(Saved data entries)
★ ★ ★ ★

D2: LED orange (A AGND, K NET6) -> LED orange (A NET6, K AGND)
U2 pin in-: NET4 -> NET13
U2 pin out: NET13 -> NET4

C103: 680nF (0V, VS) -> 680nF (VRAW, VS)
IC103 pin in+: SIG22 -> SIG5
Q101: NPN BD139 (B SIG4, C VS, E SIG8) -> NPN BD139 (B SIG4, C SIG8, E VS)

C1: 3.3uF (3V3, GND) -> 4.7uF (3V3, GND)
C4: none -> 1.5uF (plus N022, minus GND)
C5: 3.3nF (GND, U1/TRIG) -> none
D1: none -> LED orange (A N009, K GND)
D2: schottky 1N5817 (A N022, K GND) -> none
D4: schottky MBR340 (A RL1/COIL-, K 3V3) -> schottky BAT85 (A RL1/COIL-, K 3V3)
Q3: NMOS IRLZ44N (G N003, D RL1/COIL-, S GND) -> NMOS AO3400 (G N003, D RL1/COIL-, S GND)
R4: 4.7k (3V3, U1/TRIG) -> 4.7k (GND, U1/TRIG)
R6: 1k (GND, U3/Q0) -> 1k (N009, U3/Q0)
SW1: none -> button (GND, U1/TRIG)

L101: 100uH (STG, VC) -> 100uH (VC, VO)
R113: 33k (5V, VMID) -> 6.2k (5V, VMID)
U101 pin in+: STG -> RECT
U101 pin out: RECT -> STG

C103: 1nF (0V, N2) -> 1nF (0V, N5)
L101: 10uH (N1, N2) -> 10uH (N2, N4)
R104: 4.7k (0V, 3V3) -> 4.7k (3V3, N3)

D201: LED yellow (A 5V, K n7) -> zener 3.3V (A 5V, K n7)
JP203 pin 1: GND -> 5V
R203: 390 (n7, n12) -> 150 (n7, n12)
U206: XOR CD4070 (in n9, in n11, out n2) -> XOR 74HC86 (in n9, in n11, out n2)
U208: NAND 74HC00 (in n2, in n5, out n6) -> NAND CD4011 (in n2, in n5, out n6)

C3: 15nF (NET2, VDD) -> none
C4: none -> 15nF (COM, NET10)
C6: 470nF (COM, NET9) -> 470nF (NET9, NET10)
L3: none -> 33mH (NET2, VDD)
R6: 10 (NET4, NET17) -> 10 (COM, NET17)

★ ★ ★ ★

> [WORK REQUEST]: Take the stretch of lines above from the one containing "D2: schottky 1N5817 (A N022, K GND) -> none" through the one containing "SW1: none -> button (GND, U1/TRIG)" and repeat it exactly, adding no other line.

> [ANSWER TO THIS EXERCISE]:
D2: schottky 1N5817 (A N022, K GND) -> none
D4: schottky MBR340 (A RL1/COIL-, K 3V3) -> schottky BAT85 (A RL1/COIL-, K 3V3)
Q3: NMOS IRLZ44N (G N003, D RL1/COIL-, S GND) -> NMOS AO3400 (G N003, D RL1/COIL-, S GND)
R4: 4.7k (3V3, U1/TRIG) -> 4.7k (GND, U1/TRIG)
R6: 1k (GND, U3/Q0) -> 1k (N009, U3/Q0)
SW1: none -> button (GND, U1/TRIG)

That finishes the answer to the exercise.